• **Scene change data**
»»

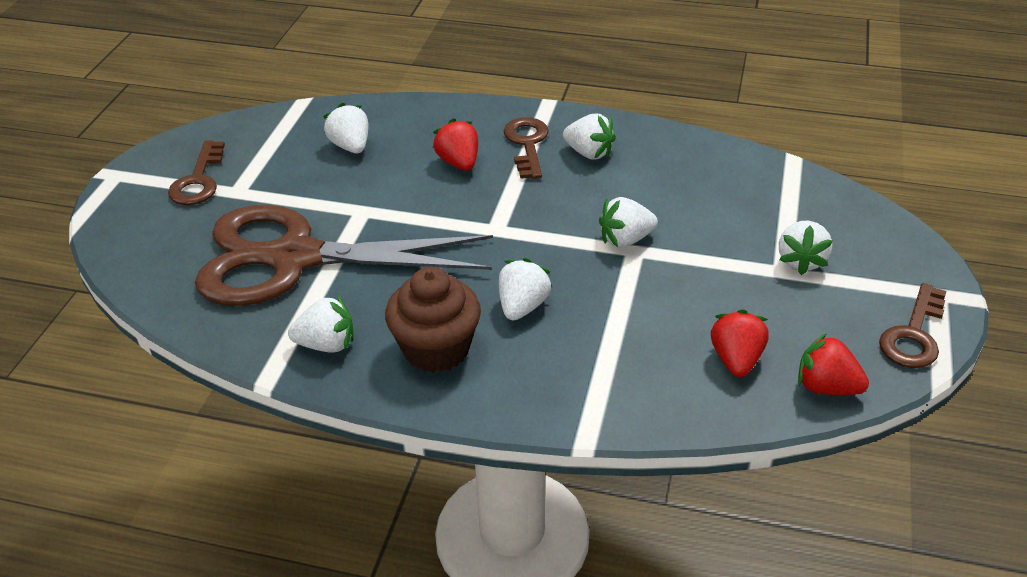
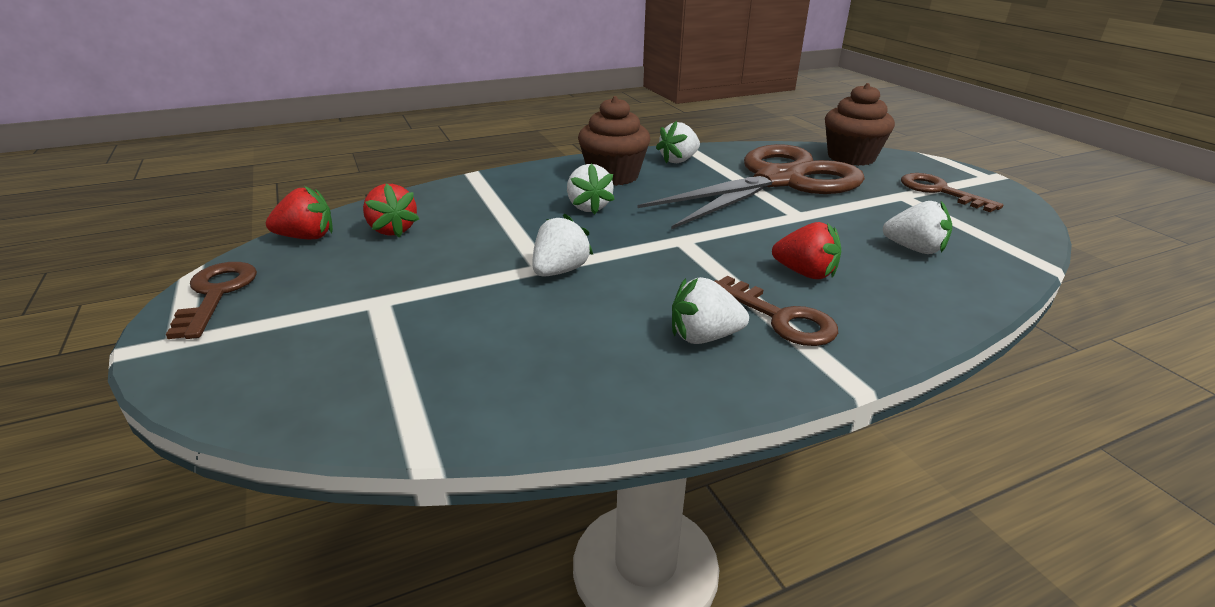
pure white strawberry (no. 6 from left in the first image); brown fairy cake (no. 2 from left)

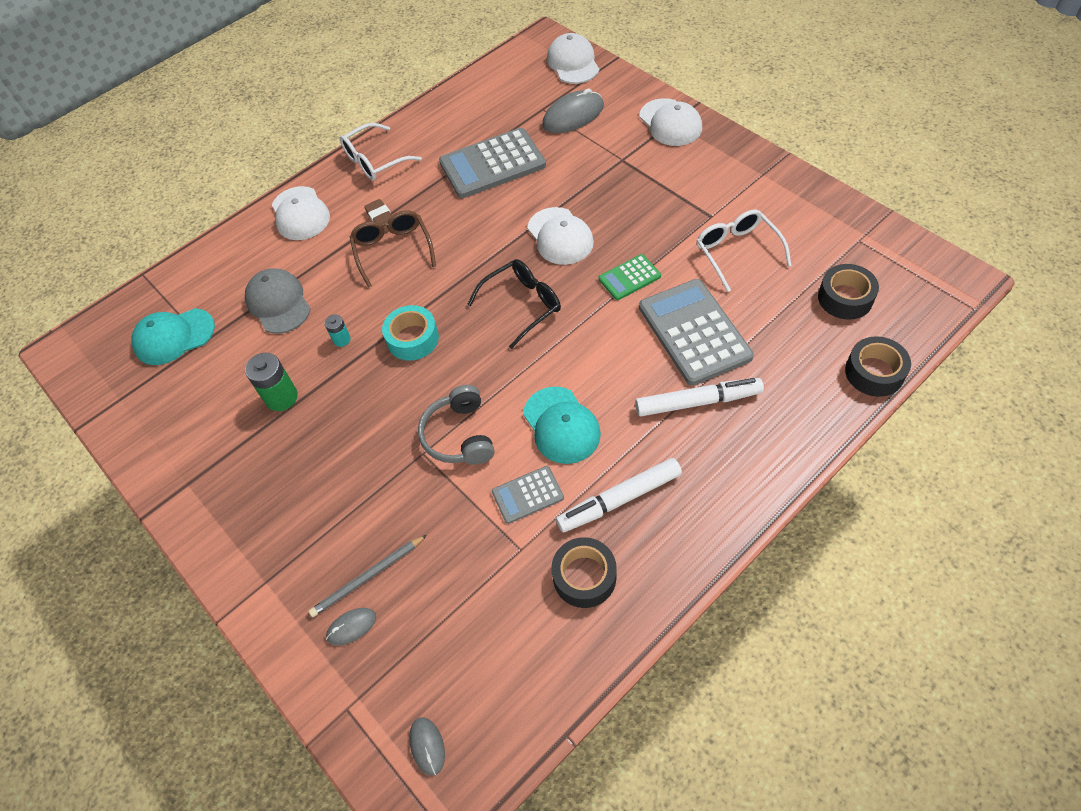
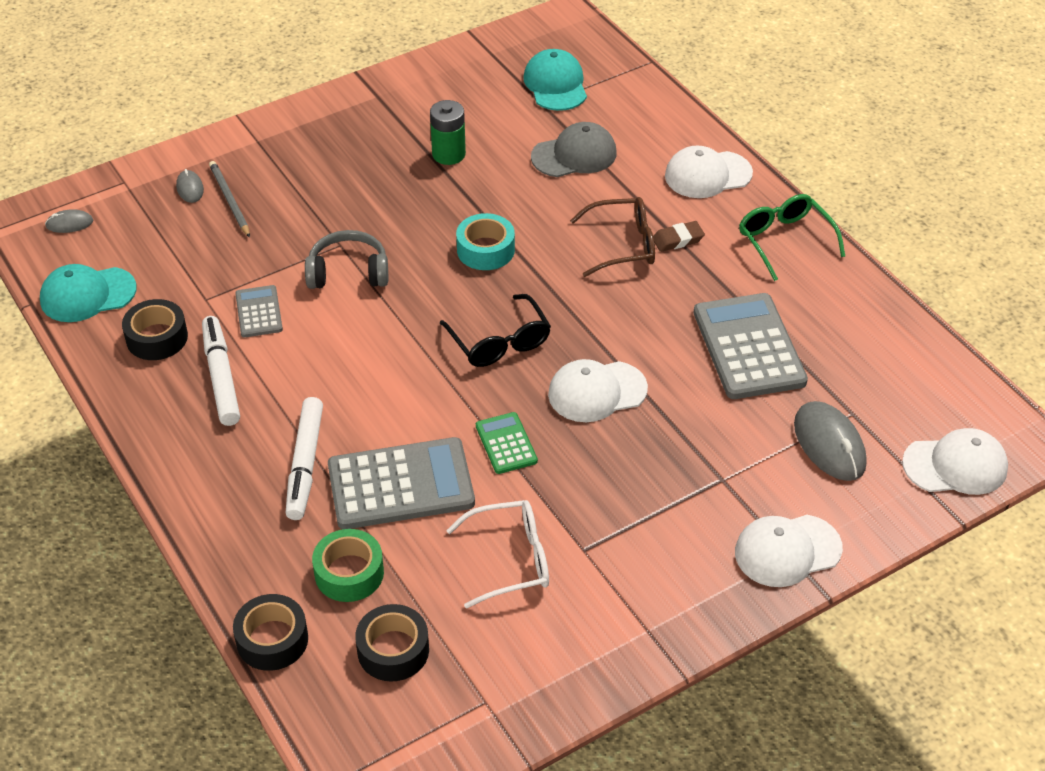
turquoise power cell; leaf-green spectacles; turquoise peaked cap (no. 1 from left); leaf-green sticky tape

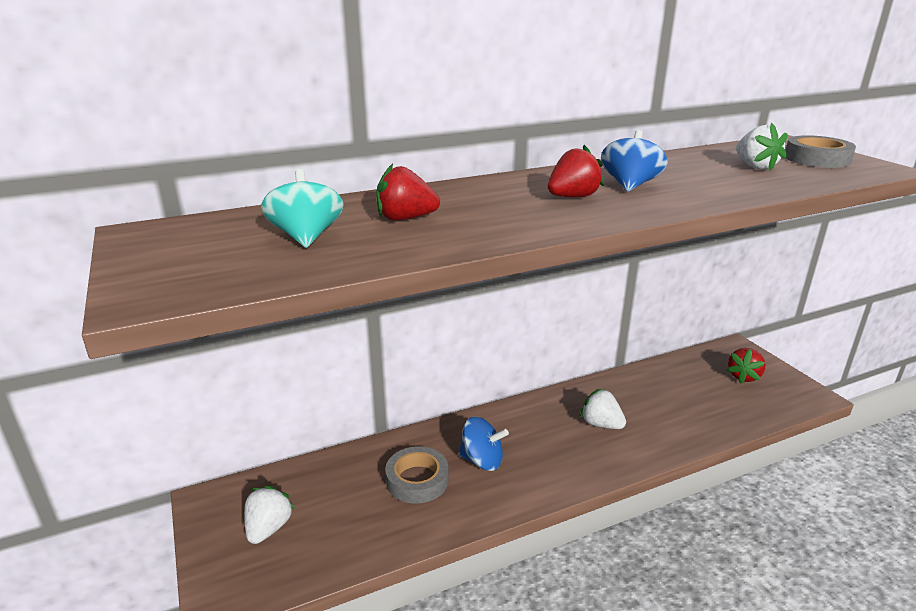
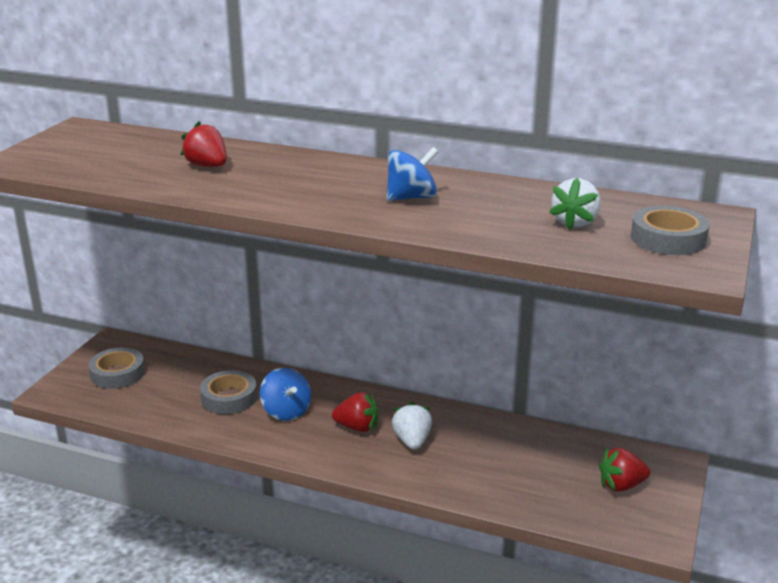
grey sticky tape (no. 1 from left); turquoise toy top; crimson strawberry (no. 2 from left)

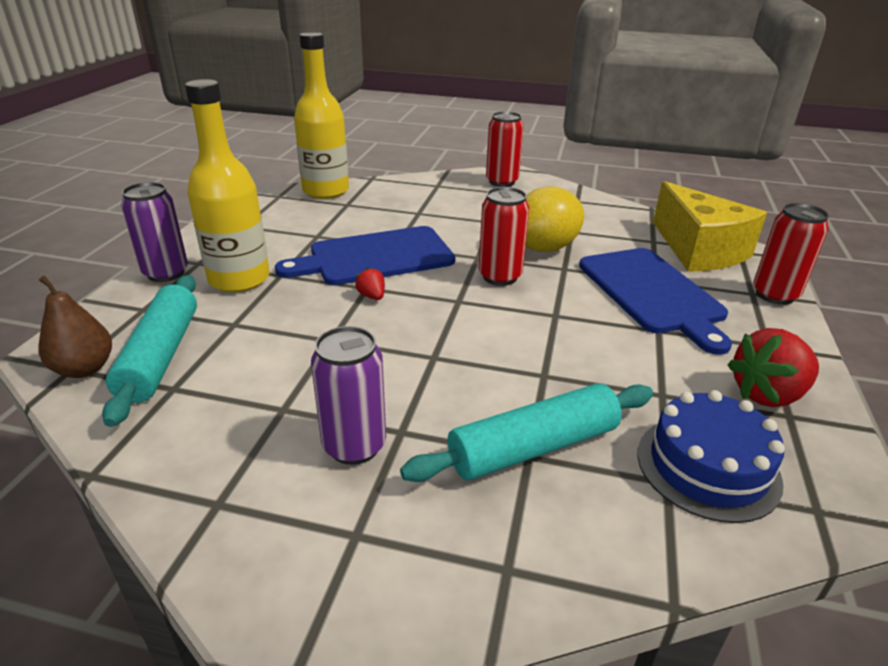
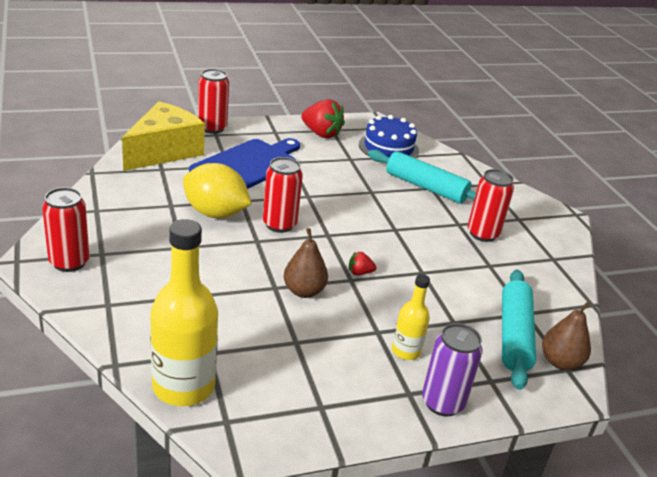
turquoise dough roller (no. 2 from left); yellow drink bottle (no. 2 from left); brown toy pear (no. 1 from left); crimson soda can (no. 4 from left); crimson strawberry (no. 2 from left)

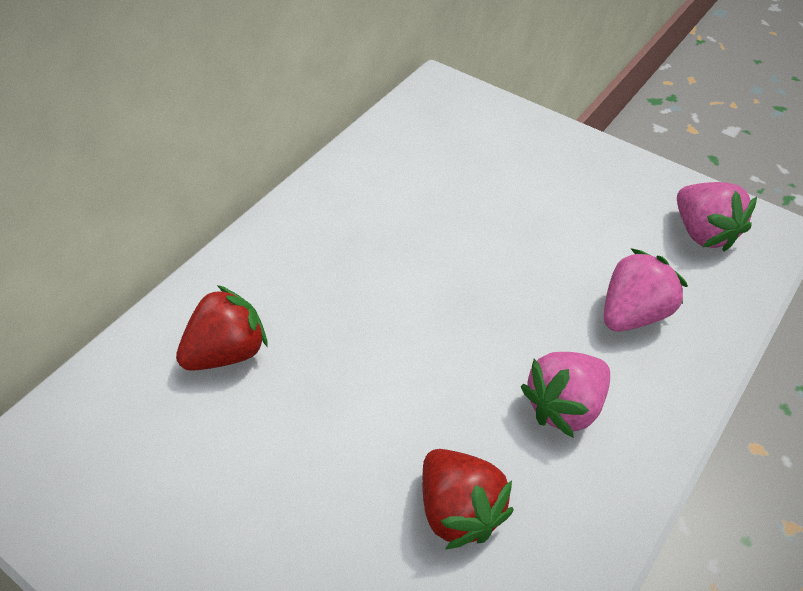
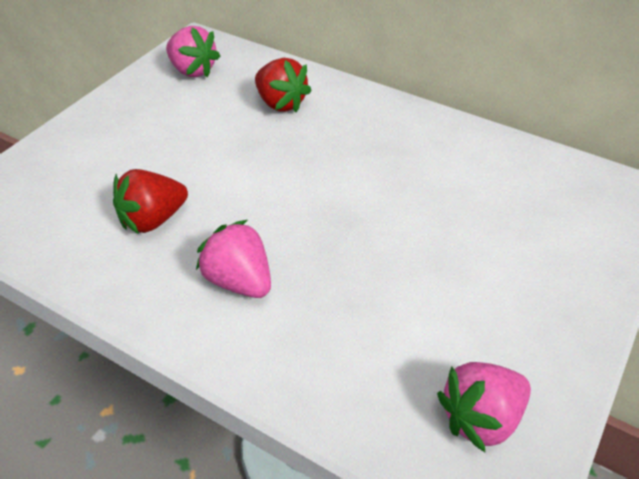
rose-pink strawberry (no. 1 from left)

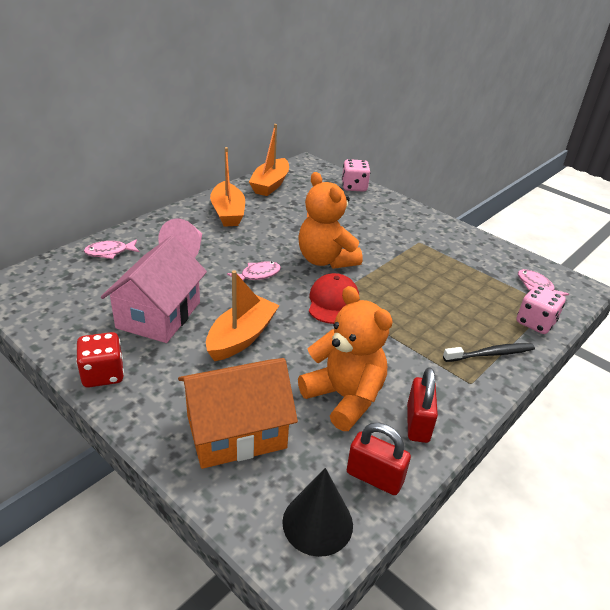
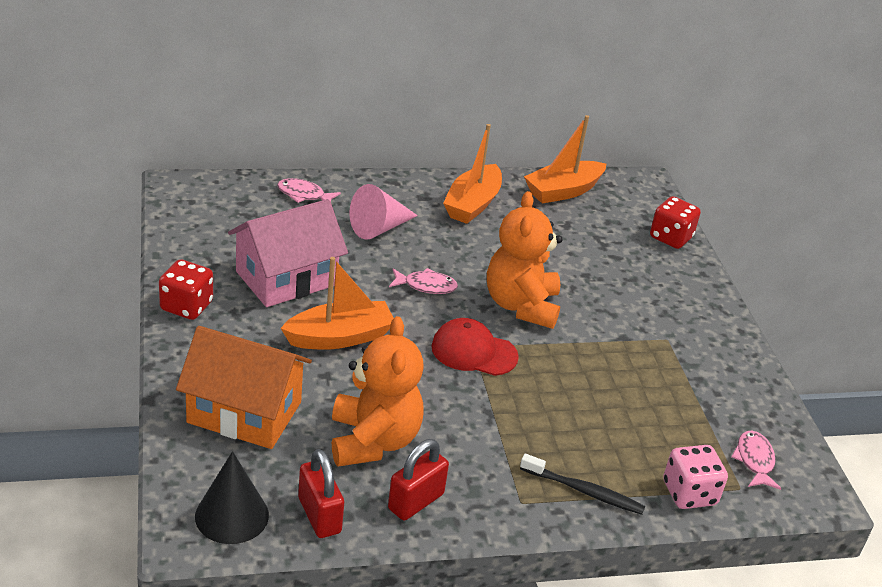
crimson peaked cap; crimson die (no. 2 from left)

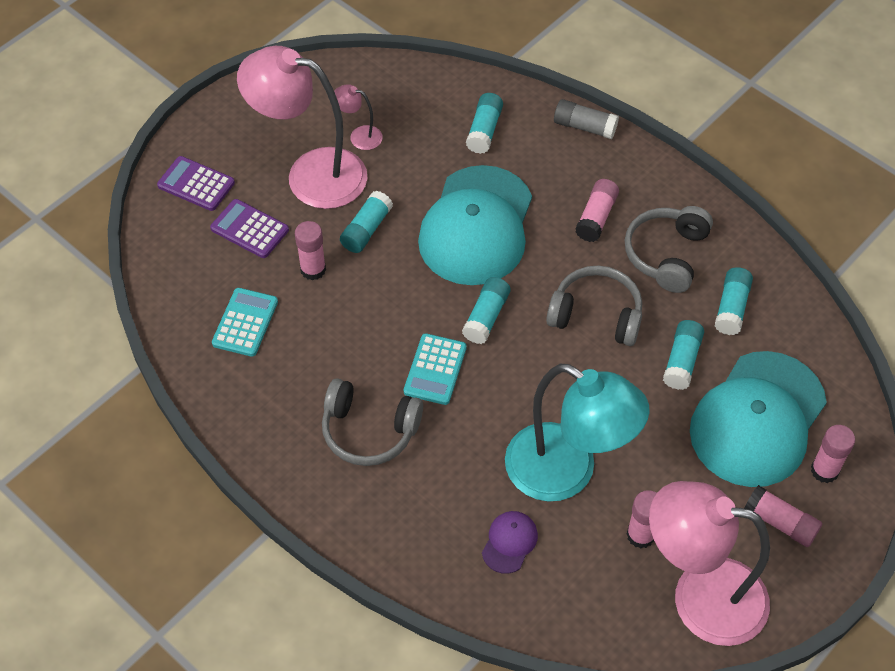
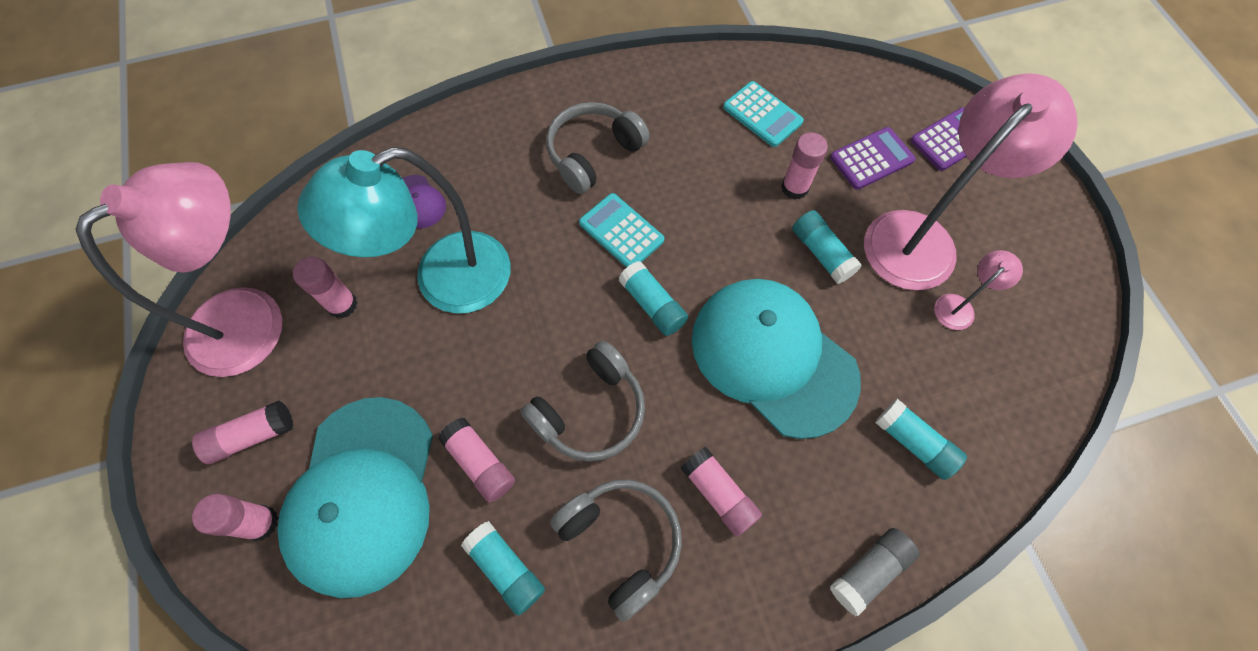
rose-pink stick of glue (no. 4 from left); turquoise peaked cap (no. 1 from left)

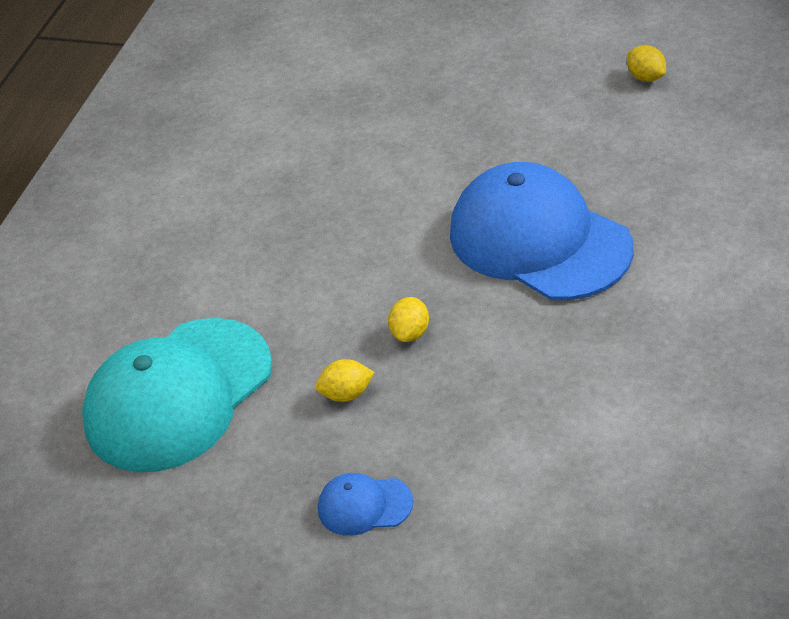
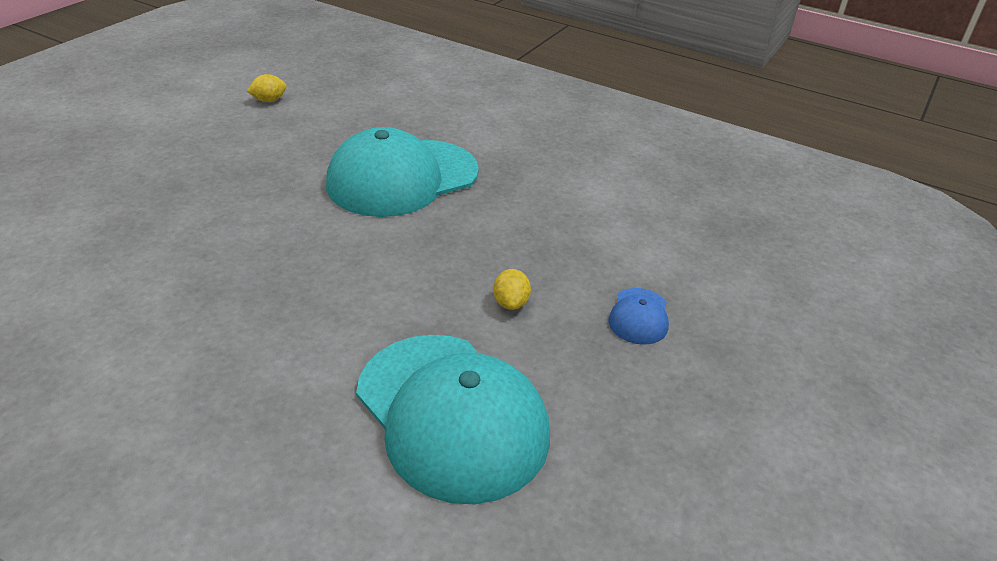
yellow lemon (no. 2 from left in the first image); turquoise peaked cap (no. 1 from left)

««

• **WORK TO COMPLETE**
Should the entries hold any pictures, please omit those and print the remaining text exactly.

• **TASK OUTPUT**
pure white strawberry (no. 6 from left in the first image); brown fairy cake (no. 2 from left)

turquoise power cell; leaf-green spectacles; turquoise peaked cap (no. 1 from left); leaf-green sticky tape

grey sticky tape (no. 1 from left); turquoise toy top; crimson strawberry (no. 2 from left)

turquoise dough roller (no. 2 from left); yellow drink bottle (no. 2 from left); brown toy pear (no. 1 from left); crimson soda can (no. 4 from left); crimson strawberry (no. 2 from left)

rose-pink strawberry (no. 1 from left)

crimson peaked cap; crimson die (no. 2 from left)

rose-pink stick of glue (no. 4 from left); turquoise peaked cap (no. 1 from left)

yellow lemon (no. 2 from left in the first image); turquoise peaked cap (no. 1 from left)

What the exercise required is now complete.